* Task to carry out
How many lines in the listing below include the word "phone"? Reply with the count alone.

* Exercise data
——

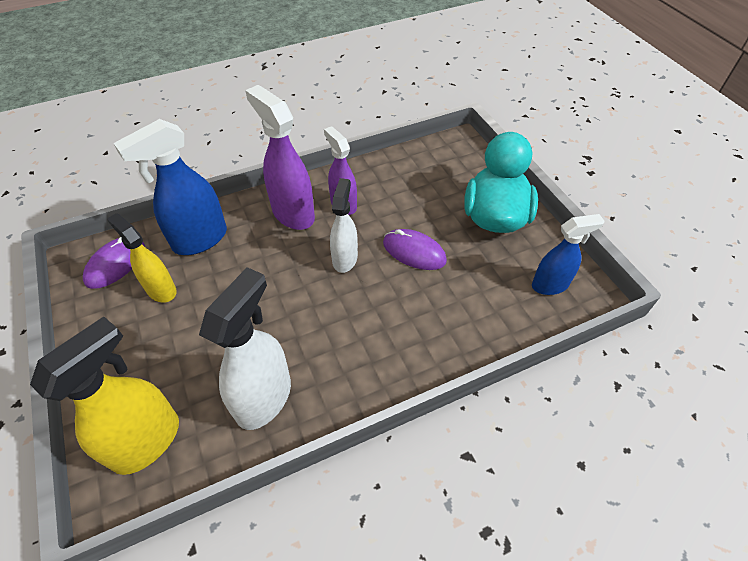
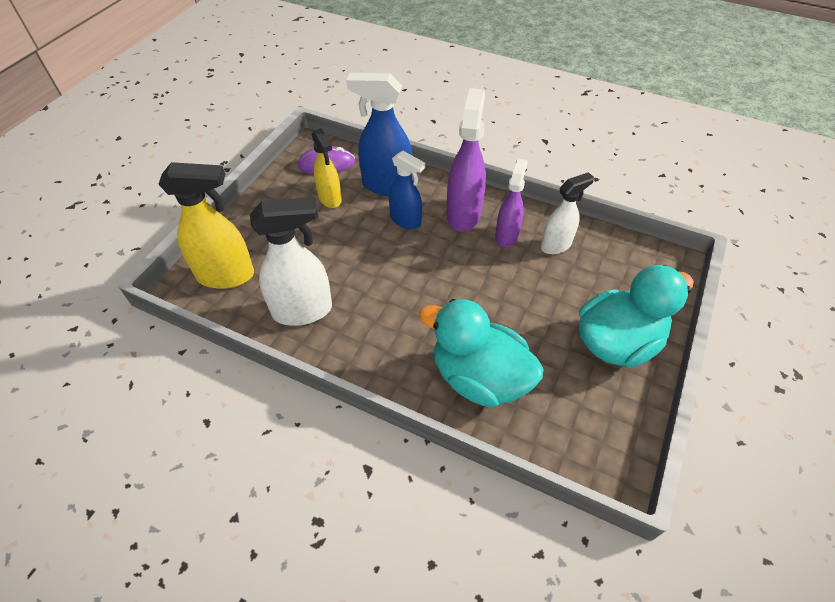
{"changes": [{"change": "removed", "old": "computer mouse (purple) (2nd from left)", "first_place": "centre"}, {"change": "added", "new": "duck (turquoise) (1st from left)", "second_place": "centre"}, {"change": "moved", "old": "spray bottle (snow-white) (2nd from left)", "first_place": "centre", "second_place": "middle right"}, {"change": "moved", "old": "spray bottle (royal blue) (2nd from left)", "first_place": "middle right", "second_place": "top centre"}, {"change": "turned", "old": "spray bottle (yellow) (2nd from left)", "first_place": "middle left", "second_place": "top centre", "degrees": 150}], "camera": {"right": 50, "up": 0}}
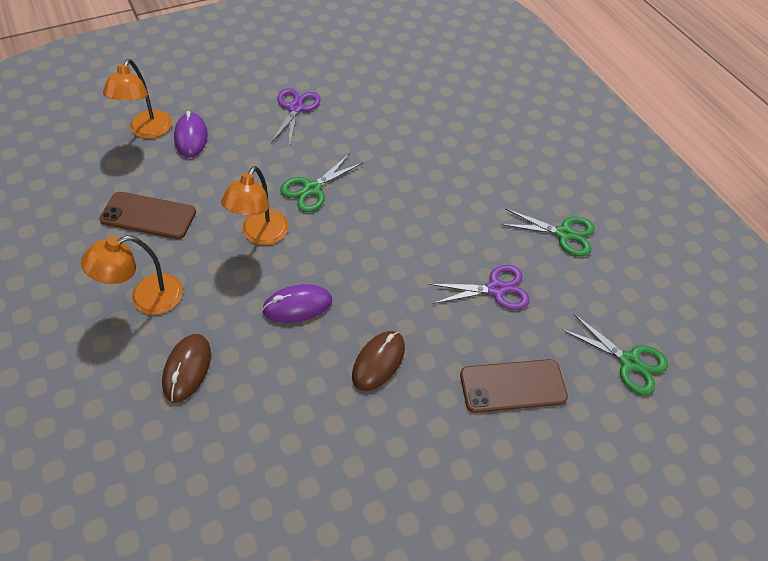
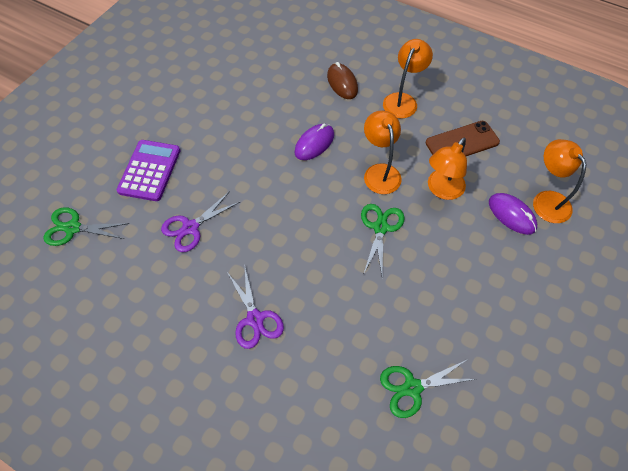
{"changes": [{"change": "removed", "old": "computer mouse (brown) (2nd from left)", "first_place": "centre"}, {"change": "added", "new": "lamp (orange-coloured) (3rd from left)", "second_place": "middle right"}, {"change": "moved", "old": "scissors (purple) (1st from left in the first image)", "new": "scissors (purple) (2nd from left)", "first_place": "top centre", "second_place": "centre"}, {"change": "moved", "old": "scissors (green) (2nd from left in the first image)", "new": "scissors (green) (3rd from left)", "first_place": "middle right", "second_place": "bottom right"}, {"change": "replaced", "old": "mobile phone (brown) (2nd from left)", "new": "calculator (purple)", "first_place": "bottom right", "second_place": "middle left"}], "camera": {"right": 150, "up": 5}}
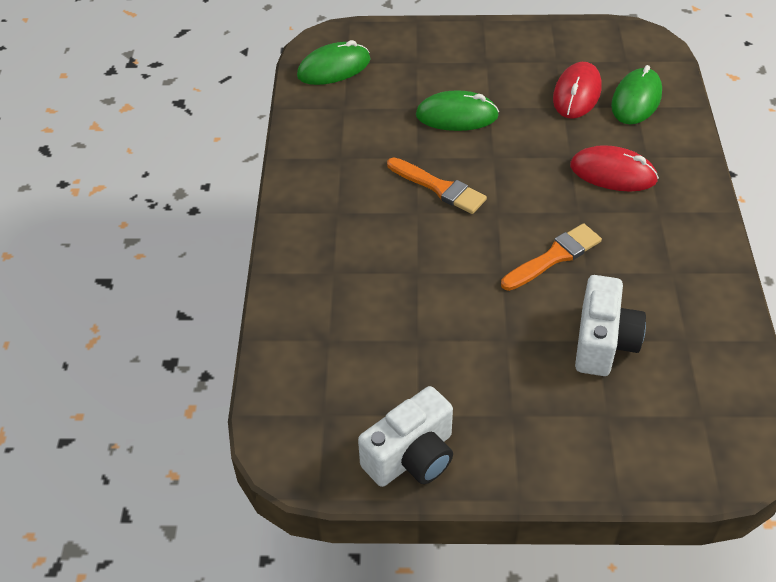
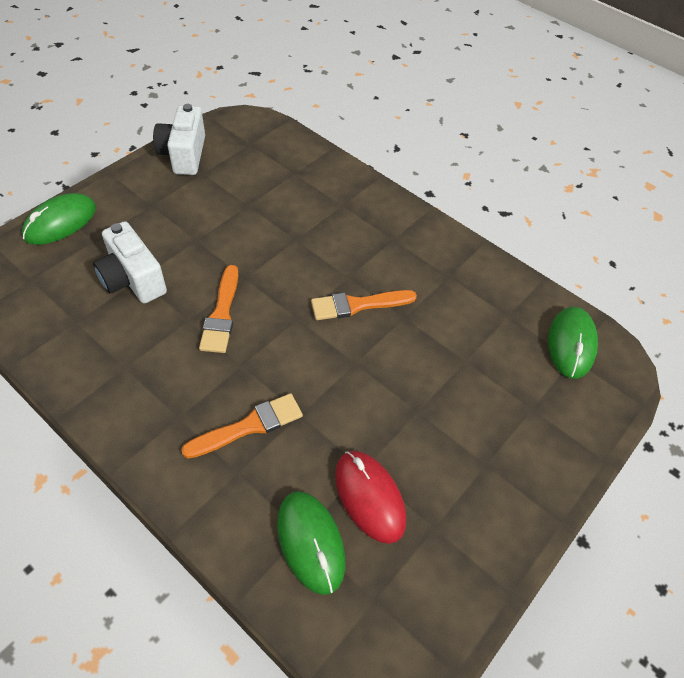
{"changes": [{"change": "moved", "old": "computer mouse (green) (2nd from left in the first image)", "new": "computer mouse (green) (1st from left)", "first_place": "top centre", "second_place": "top left"}, {"change": "replaced", "old": "computer mouse (crimson) (2nd from left)", "new": "paint brush (orange-coloured) (2nd from left)", "first_place": "top right", "second_place": "centre"}], "camera": {"right": 125, "up": 5}}
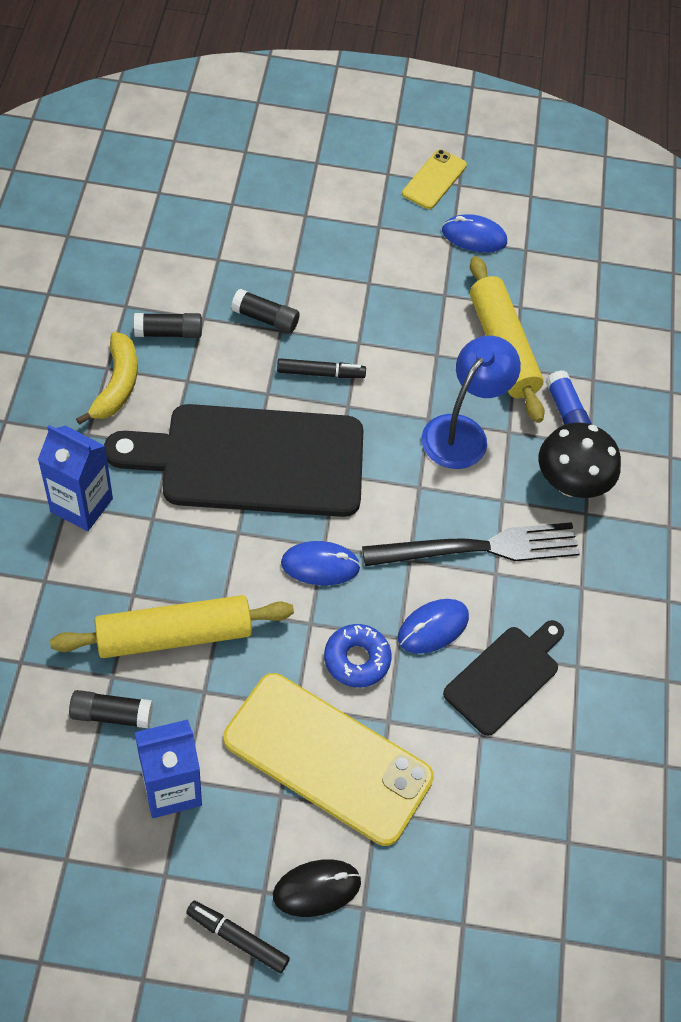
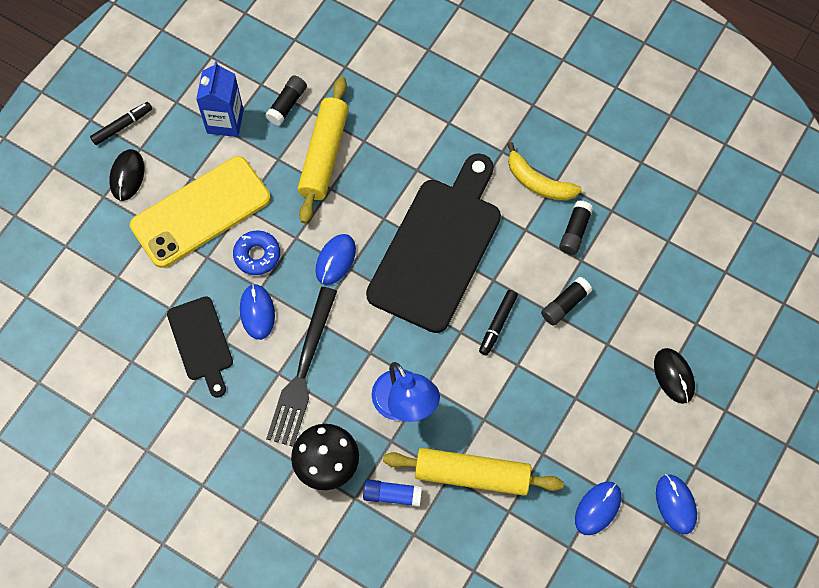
{"changes": [{"change": "removed", "old": "juice carton (royal blue) (1st from left)", "first_place": "middle left"}, {"change": "added", "new": "computer mouse (ebony) (2nd from left)", "second_place": "middle right"}, {"change": "replaced", "old": "mobile phone (yellow) (2nd from left)", "new": "computer mouse (royal blue) (4th from left)", "first_place": "top centre", "second_place": "bottom right"}], "camera": {"right": 120, "up": 10}}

——

* Answer box
2